THE TASK => Nothing but the lines from the line with "factor: 1.5" to the end of the records below should appear in the answer, each exactly as given.

DATA RECORDS =>
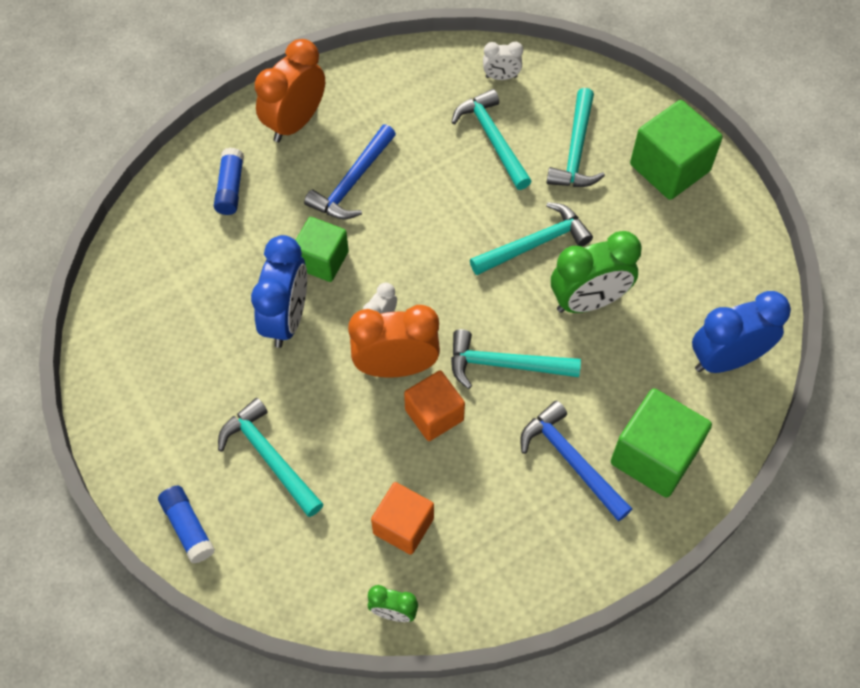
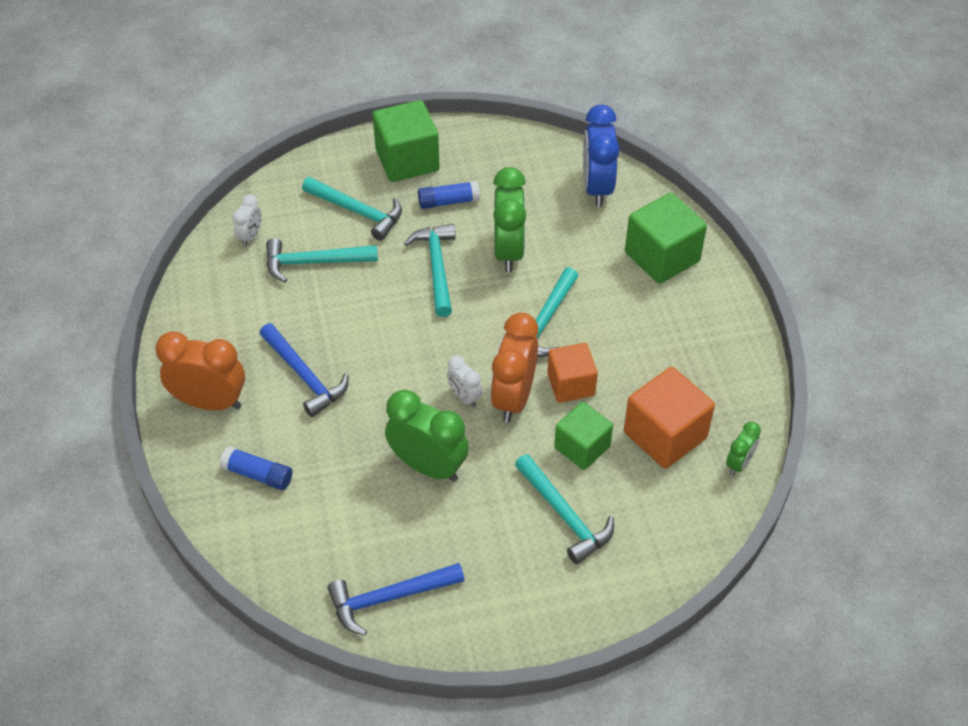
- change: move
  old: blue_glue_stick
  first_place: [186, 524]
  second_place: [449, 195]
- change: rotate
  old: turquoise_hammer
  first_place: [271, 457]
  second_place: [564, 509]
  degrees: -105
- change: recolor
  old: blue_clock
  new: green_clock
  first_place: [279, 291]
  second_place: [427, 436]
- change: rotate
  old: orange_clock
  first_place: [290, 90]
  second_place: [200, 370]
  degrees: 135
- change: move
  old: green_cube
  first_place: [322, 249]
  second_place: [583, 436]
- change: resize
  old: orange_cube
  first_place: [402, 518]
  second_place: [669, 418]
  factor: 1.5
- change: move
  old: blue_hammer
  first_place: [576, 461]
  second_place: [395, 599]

ANSWER SECTION =>
  factor: 1.5
- change: move
  old: blue_hammer
  first_place: [576, 461]
  second_place: [395, 599]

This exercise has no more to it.